INSTRUCTIONS TO FOLLOW -> The reply must reproduce each line below exactly.

Items from a dataset:
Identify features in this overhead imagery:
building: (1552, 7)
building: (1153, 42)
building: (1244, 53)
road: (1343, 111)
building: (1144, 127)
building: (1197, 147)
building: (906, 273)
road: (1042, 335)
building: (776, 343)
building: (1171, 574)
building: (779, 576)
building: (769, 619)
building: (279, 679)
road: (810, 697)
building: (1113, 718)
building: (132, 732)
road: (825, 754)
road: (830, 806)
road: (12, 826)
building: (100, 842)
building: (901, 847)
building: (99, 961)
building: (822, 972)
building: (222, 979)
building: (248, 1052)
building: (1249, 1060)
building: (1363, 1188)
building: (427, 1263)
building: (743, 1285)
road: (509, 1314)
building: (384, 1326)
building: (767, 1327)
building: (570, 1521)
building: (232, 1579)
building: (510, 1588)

SOLUTION TO THE EXERCISE ->
Identify features in this overhead imagery:
building: (1552, 7)
building: (1153, 42)
building: (1244, 53)
road: (1343, 111)
building: (1144, 127)
building: (1197, 147)
building: (906, 273)
road: (1042, 335)
building: (776, 343)
building: (1171, 574)
building: (779, 576)
building: (769, 619)
building: (279, 679)
road: (810, 697)
building: (1113, 718)
building: (132, 732)
road: (825, 754)
road: (830, 806)
road: (12, 826)
building: (100, 842)
building: (901, 847)
building: (99, 961)
building: (822, 972)
building: (222, 979)
building: (248, 1052)
building: (1249, 1060)
building: (1363, 1188)
building: (427, 1263)
building: (743, 1285)
road: (509, 1314)
building: (384, 1326)
building: (767, 1327)
building: (570, 1521)
building: (232, 1579)
building: (510, 1588)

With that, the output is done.